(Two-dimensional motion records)
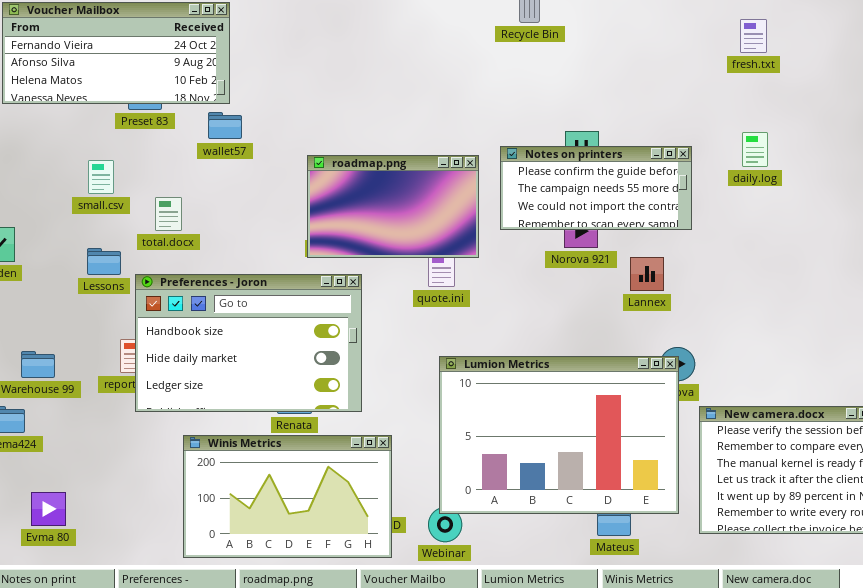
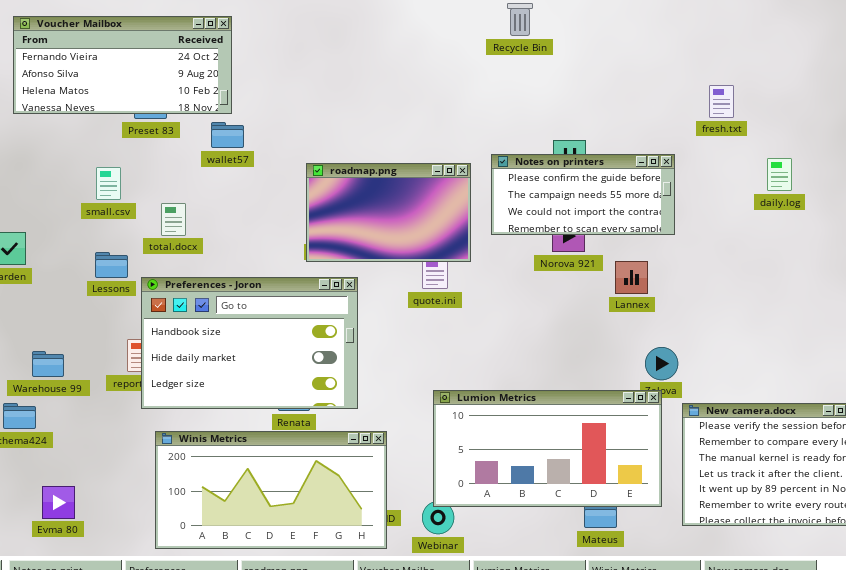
fresh.txt: [740,19,767,53] -> [709,85,734,118], moved
daily.log: [742,132,768,167] -> [767,158,792,191], moved
Lumion Metrics: [439,356,679,514] -> [433,390,662,507], resized
Winis Metrics: [183,435,392,558] -> [155,431,387,549], resized

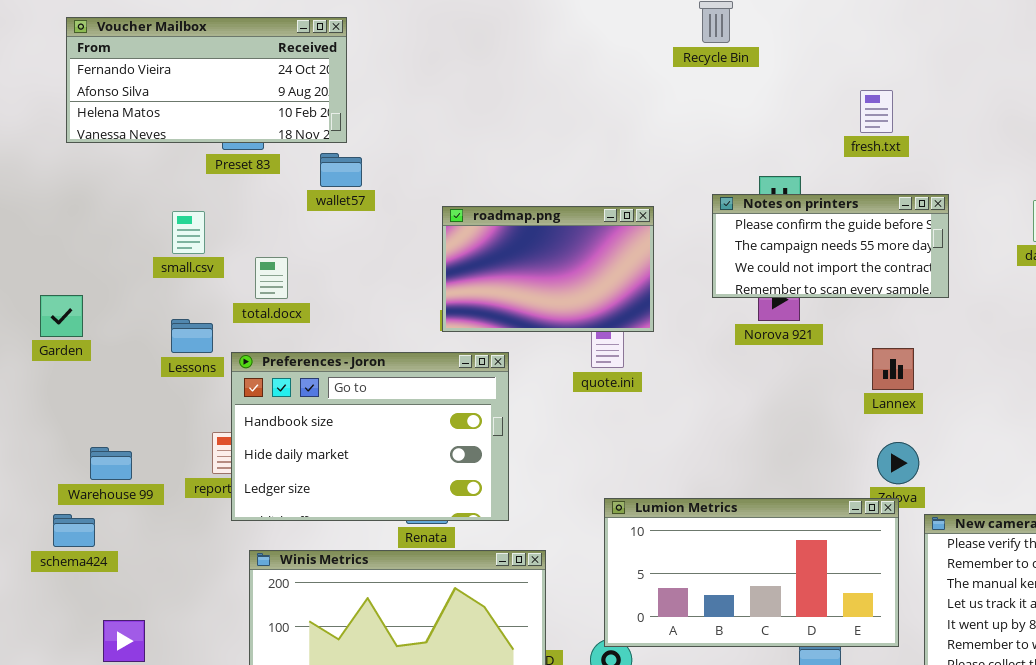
fresh.txt: [709,85,734,118] -> [860,90,893,133], moved
Notes on printers: [491,154,675,235] -> [712,194,949,298], moved
Lannex: [615,261,648,294] -> [872,348,914,390], moved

» **WHAT YOU WILL DO**
This exercise calls for the line containing "fresh.txt: [709,85,734,118] ->" and each line after it in the records, copied exactly.

» **OUTPUT OF THE TASK**
fresh.txt: [709,85,734,118] -> [860,90,893,133], moved
Notes on printers: [491,154,675,235] -> [712,194,949,298], moved
Lannex: [615,261,648,294] -> [872,348,914,390], moved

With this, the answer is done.